──────── Data under study ────────

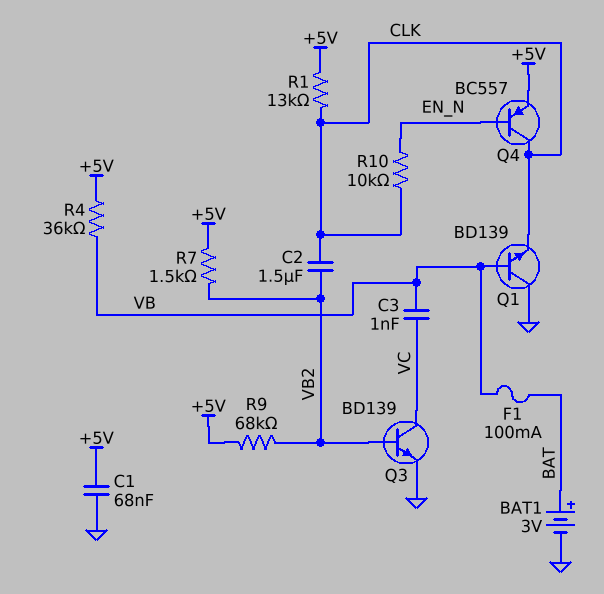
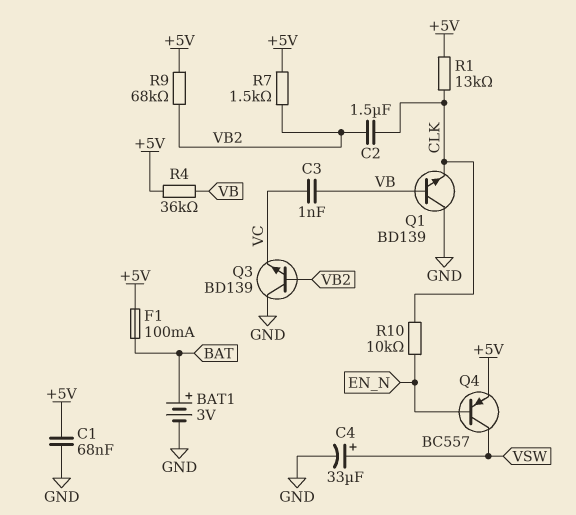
C4: none -> 33uF (plus VSW, minus GND)
F1: 100mA (BAT, VB) -> 100mA (+5V, BAT)
Q3: NPN BD139 (B VB2, C VC, E GND) -> NPN BD139 (B VB2, C GND, E VC)
Q4: PNP BC557 (B EN_N, C CLK, E +5V) -> PNP BC557 (B EN_N, C VSW, E +5V)

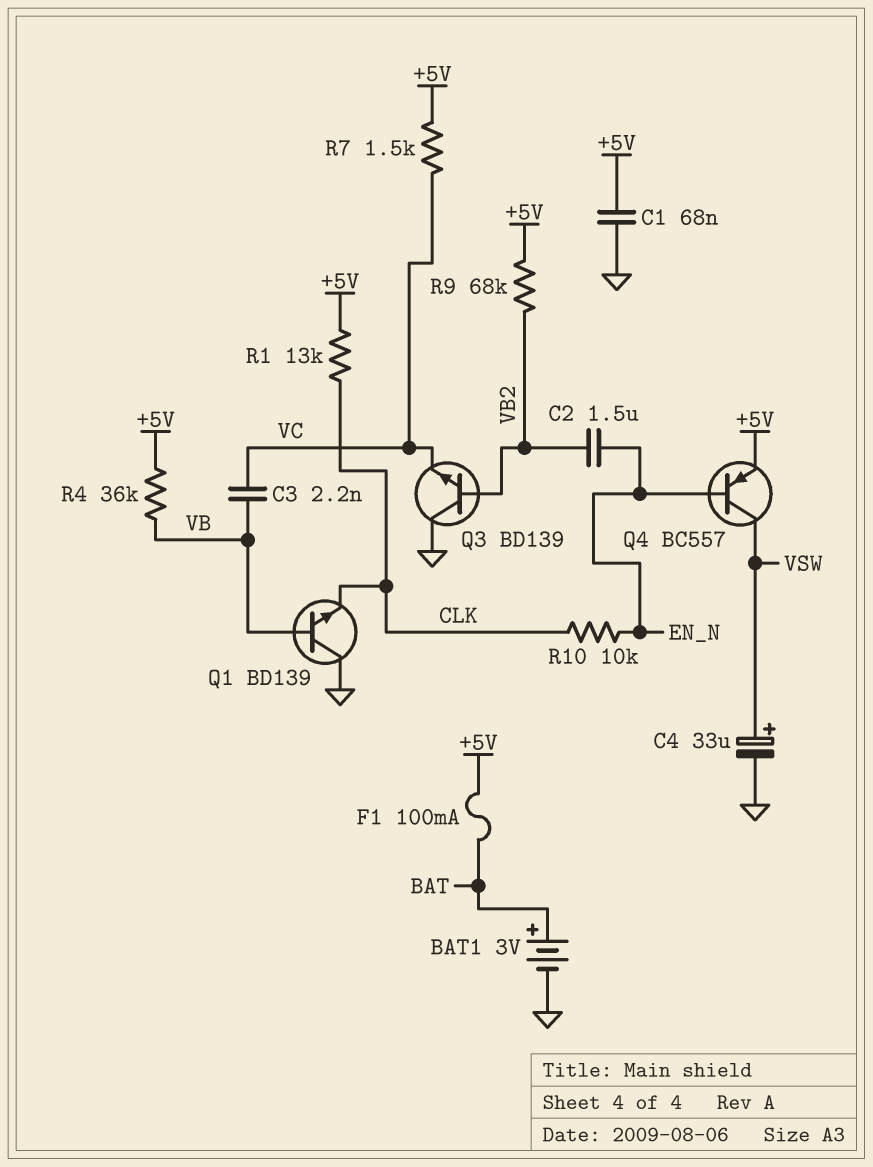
C2: 1.5uF (CLK, VB2) -> 1.5uF (EN_N, VB2)
C3: 1nF (VB, VC) -> 2.2nF (VB, VC)
R7: 1.5k (+5V, VB2) -> 1.5k (+5V, VC)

────────

▶ [Task directions] Each record above should be retyped exactly, with no pictures carried over.

▶ [Solution to this problem]
C4: none -> 33uF (plus VSW, minus GND)
F1: 100mA (BAT, VB) -> 100mA (+5V, BAT)
Q3: NPN BD139 (B VB2, C VC, E GND) -> NPN BD139 (B VB2, C GND, E VC)
Q4: PNP BC557 (B EN_N, C CLK, E +5V) -> PNP BC557 (B EN_N, C VSW, E +5V)

C2: 1.5uF (CLK, VB2) -> 1.5uF (EN_N, VB2)
C3: 1nF (VB, VC) -> 2.2nF (VB, VC)
R7: 1.5k (+5V, VB2) -> 1.5k (+5V, VC)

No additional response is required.